— What you have to do —
Return all the lines below exactly. Any picture among them is omitted.

+ + + + +

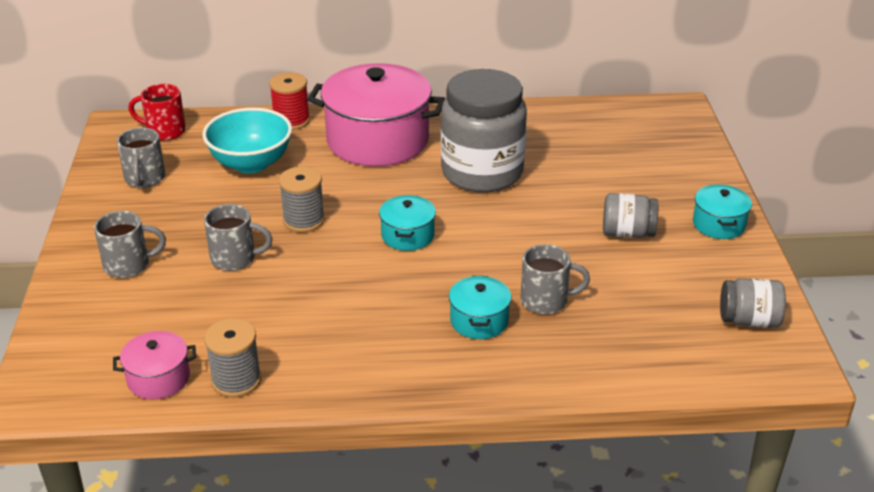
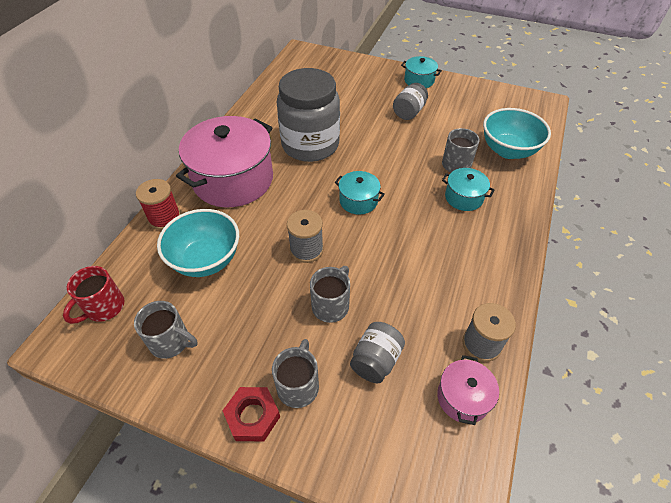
camera: 65 degrees left, 15 degrees up
(86, 249) = (253, 416): none -> red nut
(622, 346) = (508, 150): none -> turquoise bowl
(749, 320) = (503, 102): grey jar -> grey jar (376, 360)

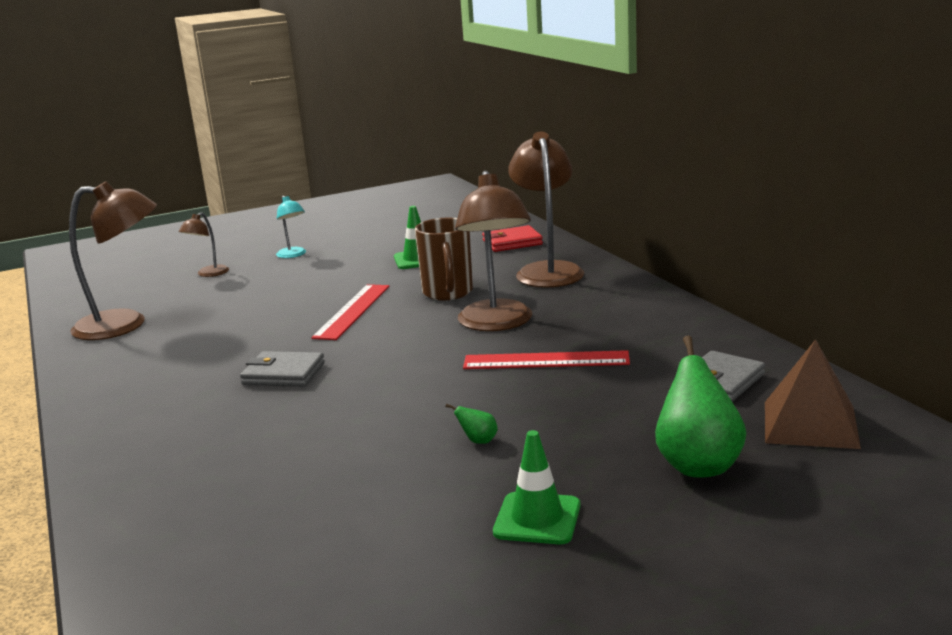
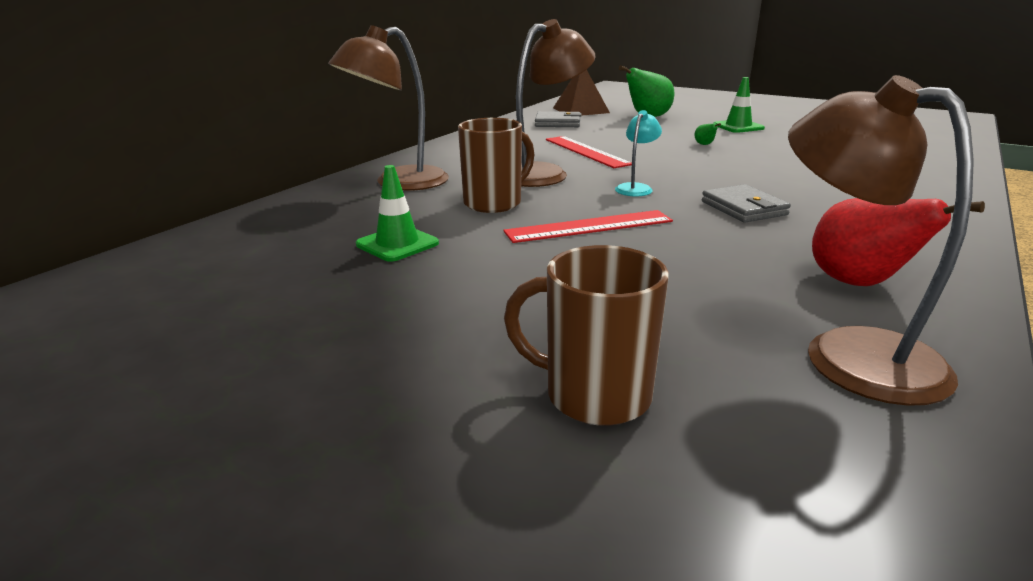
camera: 125 degrees left, 5 degrees up
(143, 357) = (859, 283): none -> red pear
(208, 274) = (594, 395): brown lamp -> brown mug
(293, 255) = (429, 347): turquoise lamp -> turquoise lamp (636, 188)
(512, 242) = (305, 214): red wallet -> none

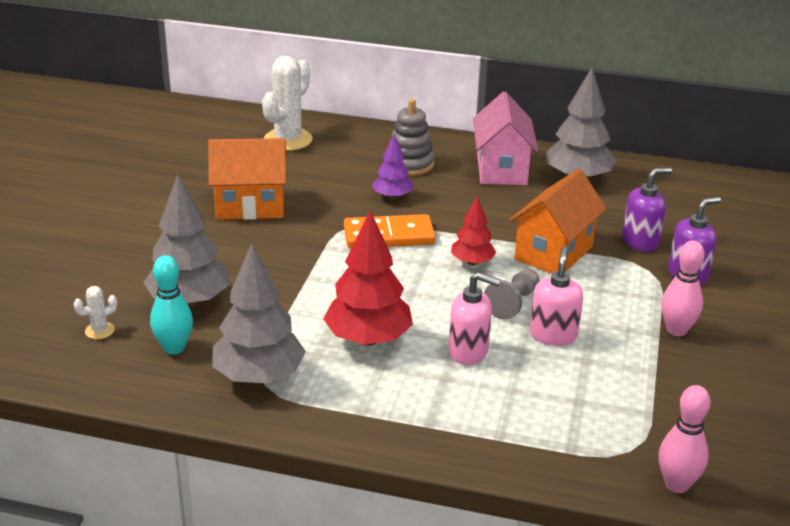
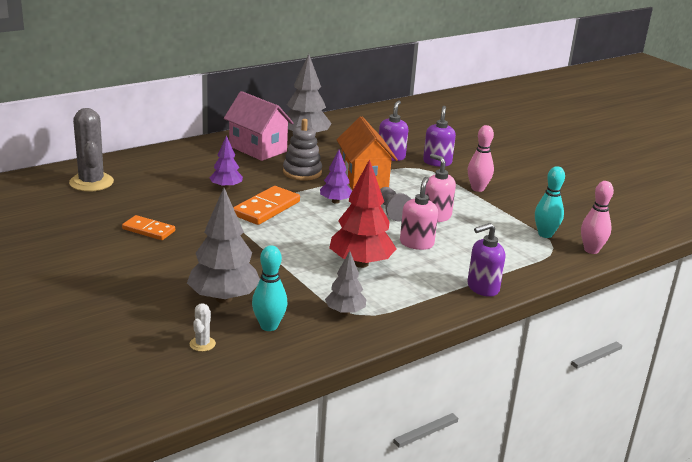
camera: 50 degrees left, 5 degrees down
(250, 206) = (148, 230): orange house -> orange domino
(259, 376) = (345, 312): grey tree -> grey tree, size x0.57
(288, 140) = (91, 182): white cactus -> grey cactus
(409, 164) = (200, 166): grey stacking toy -> grey stacking toy (302, 172)
(441, 441) = (482, 288): none -> purple soap dispenser
(468, 352) = (416, 243): pink soap dispenser -> pink soap dispenser turned 45 degrees counterclockwise
(472, 262) = (335, 201): red tree -> purple tree
(652, 430) = (545, 234): none -> turquoise bowling pin

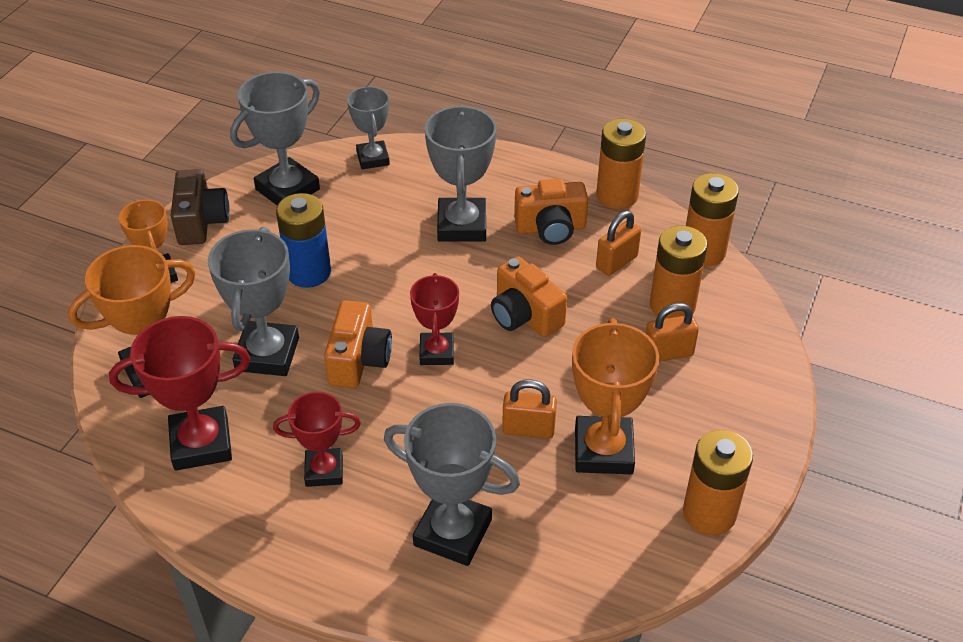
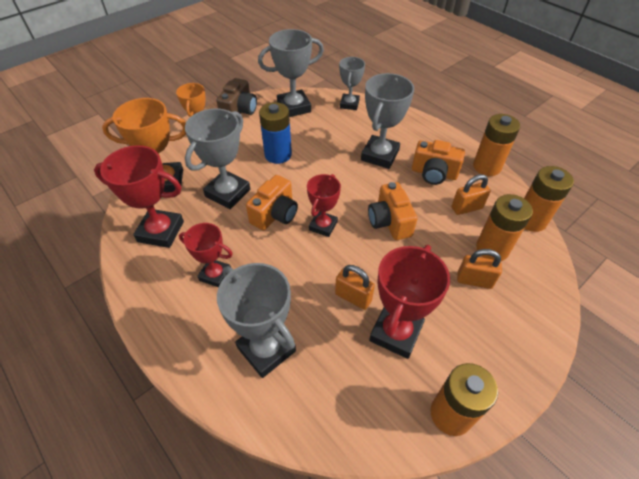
camera: 25 degrees right, 5 degrees up
(603, 450) = (396, 333): orange trophy -> red trophy

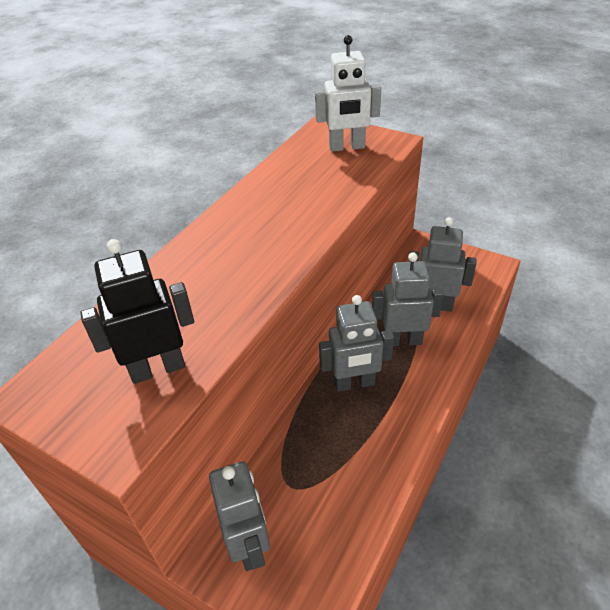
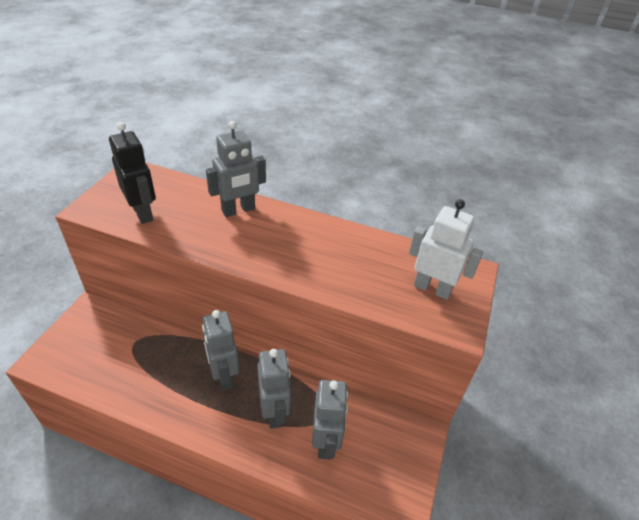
camera: 75 degrees right, 0 degrees up
(249, 545) = (96, 325): grey robot -> grey robot (238, 210)
(347, 147) = (432, 288): white robot -> white robot turned 135 degrees clockwise

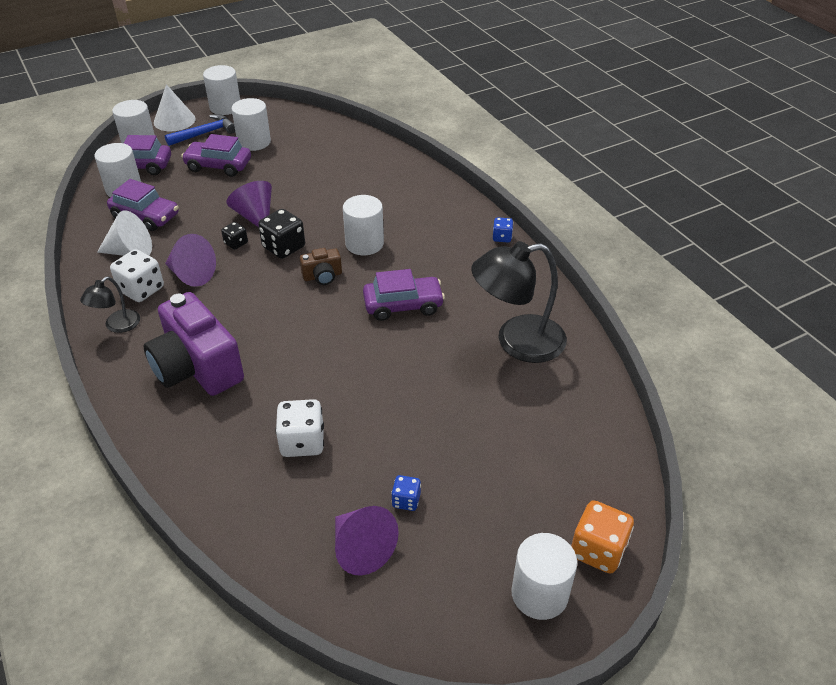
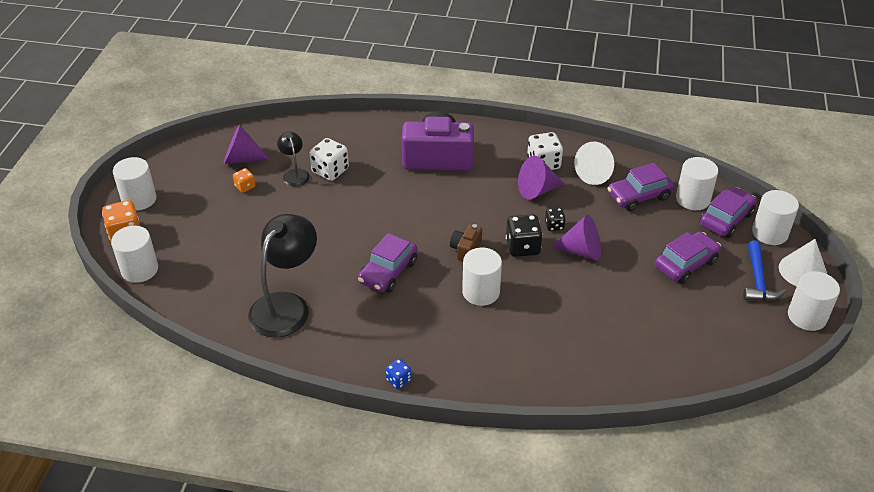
camera: 130 degrees right, 0 degrees up
(117, 326) = (515, 142): black lamp -> black lamp (295, 174)
(254, 142) = (712, 304): white cylinder -> white cylinder (139, 269)
(406, 500) = (245, 186): blue dice -> orange dice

+ + + + +

— Solution for this problem —
camera: 65 degrees left, 15 degrees up
(86, 249) = (253, 416): none -> red nut
(622, 346) = (508, 150): none -> turquoise bowl
(749, 320) = (503, 102): grey jar -> grey jar (376, 360)

camera: 125 degrees left, 5 degrees up
(143, 357) = (859, 283): none -> red pear
(208, 274) = (594, 395): brown lamp -> brown mug
(293, 255) = (429, 347): turquoise lamp -> turquoise lamp (636, 188)
(512, 242) = (305, 214): red wallet -> none

camera: 50 degrees left, 5 degrees down
(250, 206) = (148, 230): orange house -> orange domino
(259, 376) = (345, 312): grey tree -> grey tree, size x0.57
(288, 140) = (91, 182): white cactus -> grey cactus
(409, 164) = (200, 166): grey stacking toy -> grey stacking toy (302, 172)
(441, 441) = (482, 288): none -> purple soap dispenser
(468, 352) = (416, 243): pink soap dispenser -> pink soap dispenser turned 45 degrees counterclockwise
(472, 262) = (335, 201): red tree -> purple tree
(652, 430) = (545, 234): none -> turquoise bowling pin

camera: 25 degrees right, 5 degrees up
(603, 450) = (396, 333): orange trophy -> red trophy

camera: 75 degrees right, 0 degrees up
(249, 545) = (96, 325): grey robot -> grey robot (238, 210)
(347, 147) = (432, 288): white robot -> white robot turned 135 degrees clockwise

camera: 130 degrees right, 0 degrees up
(117, 326) = (515, 142): black lamp -> black lamp (295, 174)
(254, 142) = (712, 304): white cylinder -> white cylinder (139, 269)
(406, 500) = (245, 186): blue dice -> orange dice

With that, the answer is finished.